▶ **ACTIVITY**:
Reproduce exactly the final portion of the data: every line from the one containing "DRIVER1 pin IN2: A0 -> 3V3" through the last line, inclusive.

━━ PROVIDED RECORDS ━━

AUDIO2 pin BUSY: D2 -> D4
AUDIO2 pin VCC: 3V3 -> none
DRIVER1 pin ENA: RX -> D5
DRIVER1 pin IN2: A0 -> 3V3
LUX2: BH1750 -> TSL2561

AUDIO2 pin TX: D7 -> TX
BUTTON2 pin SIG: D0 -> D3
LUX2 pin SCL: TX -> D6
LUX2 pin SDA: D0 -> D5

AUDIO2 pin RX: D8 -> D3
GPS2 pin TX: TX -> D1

━━━

▶ **WRITTEN REPLY**:
DRIVER1 pin IN2: A0 -> 3V3
LUX2: BH1750 -> TSL2561

AUDIO2 pin TX: D7 -> TX
BUTTON2 pin SIG: D0 -> D3
LUX2 pin SCL: TX -> D6
LUX2 pin SDA: D0 -> D5

AUDIO2 pin RX: D8 -> D3
GPS2 pin TX: TX -> D1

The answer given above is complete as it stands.